BEGIN
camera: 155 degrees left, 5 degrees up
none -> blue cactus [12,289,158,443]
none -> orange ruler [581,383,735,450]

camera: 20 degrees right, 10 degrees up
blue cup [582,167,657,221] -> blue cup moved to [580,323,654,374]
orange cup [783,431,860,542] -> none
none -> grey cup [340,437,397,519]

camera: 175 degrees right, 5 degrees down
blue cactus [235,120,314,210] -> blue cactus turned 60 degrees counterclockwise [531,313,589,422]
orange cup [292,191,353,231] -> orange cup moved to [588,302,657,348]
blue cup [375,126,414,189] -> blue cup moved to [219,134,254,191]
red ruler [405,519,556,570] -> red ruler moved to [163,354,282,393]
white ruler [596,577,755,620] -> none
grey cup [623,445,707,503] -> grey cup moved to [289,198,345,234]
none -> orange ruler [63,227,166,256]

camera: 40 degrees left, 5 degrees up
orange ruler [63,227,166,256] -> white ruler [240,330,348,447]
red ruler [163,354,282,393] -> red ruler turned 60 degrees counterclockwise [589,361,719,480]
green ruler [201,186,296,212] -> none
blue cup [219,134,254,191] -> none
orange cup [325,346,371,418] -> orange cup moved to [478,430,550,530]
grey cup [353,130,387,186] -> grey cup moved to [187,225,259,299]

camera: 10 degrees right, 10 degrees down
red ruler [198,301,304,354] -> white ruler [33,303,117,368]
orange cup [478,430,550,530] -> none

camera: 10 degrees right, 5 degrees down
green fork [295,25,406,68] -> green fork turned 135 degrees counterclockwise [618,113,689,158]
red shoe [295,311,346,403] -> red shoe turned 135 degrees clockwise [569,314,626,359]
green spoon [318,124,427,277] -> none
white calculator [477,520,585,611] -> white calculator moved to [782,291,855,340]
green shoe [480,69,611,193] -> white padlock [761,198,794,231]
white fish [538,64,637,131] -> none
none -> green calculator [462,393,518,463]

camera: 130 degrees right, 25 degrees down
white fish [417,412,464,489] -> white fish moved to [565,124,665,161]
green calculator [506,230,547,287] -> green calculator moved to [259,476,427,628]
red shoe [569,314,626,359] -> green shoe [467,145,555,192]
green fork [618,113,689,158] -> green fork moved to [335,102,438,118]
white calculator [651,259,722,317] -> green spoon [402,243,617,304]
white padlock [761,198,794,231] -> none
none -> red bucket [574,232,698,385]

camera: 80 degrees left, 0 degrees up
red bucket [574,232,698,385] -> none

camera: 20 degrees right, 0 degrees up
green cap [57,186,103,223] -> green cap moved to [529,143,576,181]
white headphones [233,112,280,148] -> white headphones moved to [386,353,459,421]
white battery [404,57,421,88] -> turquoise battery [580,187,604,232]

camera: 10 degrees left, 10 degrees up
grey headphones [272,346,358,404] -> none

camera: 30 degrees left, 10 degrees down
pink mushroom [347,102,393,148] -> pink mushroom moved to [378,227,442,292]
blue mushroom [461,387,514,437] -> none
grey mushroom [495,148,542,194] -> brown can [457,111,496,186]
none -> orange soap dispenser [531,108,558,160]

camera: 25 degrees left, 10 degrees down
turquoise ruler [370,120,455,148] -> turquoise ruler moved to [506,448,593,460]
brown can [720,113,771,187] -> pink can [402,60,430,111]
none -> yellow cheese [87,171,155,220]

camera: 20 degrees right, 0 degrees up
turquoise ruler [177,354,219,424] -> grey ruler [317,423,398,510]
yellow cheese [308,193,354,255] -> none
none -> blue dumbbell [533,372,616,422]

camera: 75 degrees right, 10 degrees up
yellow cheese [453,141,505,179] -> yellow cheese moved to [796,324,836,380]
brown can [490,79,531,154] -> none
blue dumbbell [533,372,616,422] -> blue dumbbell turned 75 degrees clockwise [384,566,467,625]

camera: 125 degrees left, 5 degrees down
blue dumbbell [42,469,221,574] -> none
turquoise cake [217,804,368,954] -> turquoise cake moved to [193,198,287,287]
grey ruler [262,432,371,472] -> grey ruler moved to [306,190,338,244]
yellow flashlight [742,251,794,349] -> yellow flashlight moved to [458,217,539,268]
END
Description of the task — Working from the entries above, return all lines that contain "bucket".

Exercise response —
none -> red bucket [574,232,698,385]
red bucket [574,232,698,385] -> none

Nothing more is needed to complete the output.